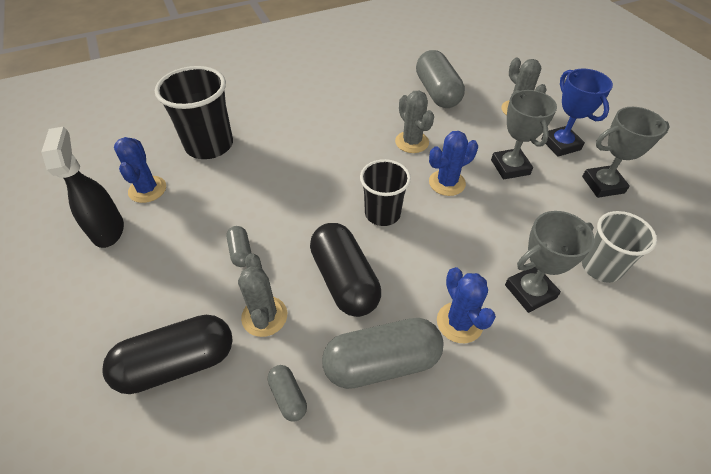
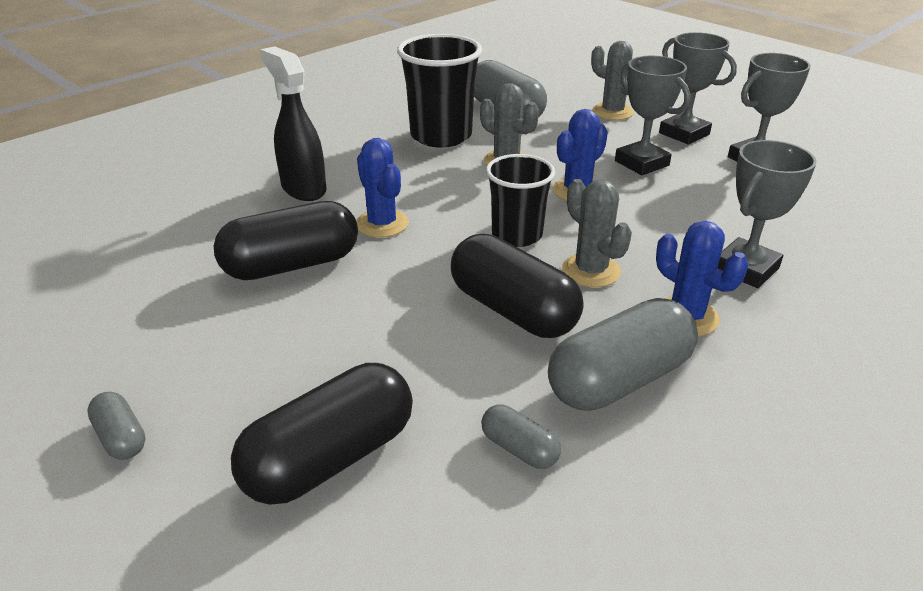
camera: 20 degrees left, 15 degrees down
(108, 230) = (115, 335): black spray bottle -> black spray bottle (303, 189)
(147, 189) = (153, 278): blue cactus -> blue cactus (382, 224)
(209, 145) = (222, 213): black cup -> black cup (441, 136)
(229, 201) = (291, 265): none -> black capsule
(241, 252) = (346, 314): grey capsule -> grey capsule (121, 437)
(264, 316) = (427, 373): grey cactus -> grey cactus (591, 271)
(560, 144) = (684, 134): blue trophy -> grey trophy
(601, 267) = (805, 230): grey cup -> none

........

## Exercise requirements
Give the records above again verbatim, pictures omitted.

## Solution for this task
camera: 20 degrees left, 15 degrees down
(108, 230) = (115, 335): black spray bottle -> black spray bottle (303, 189)
(147, 189) = (153, 278): blue cactus -> blue cactus (382, 224)
(209, 145) = (222, 213): black cup -> black cup (441, 136)
(229, 201) = (291, 265): none -> black capsule
(241, 252) = (346, 314): grey capsule -> grey capsule (121, 437)
(264, 316) = (427, 373): grey cactus -> grey cactus (591, 271)
(560, 144) = (684, 134): blue trophy -> grey trophy
(601, 267) = (805, 230): grey cup -> none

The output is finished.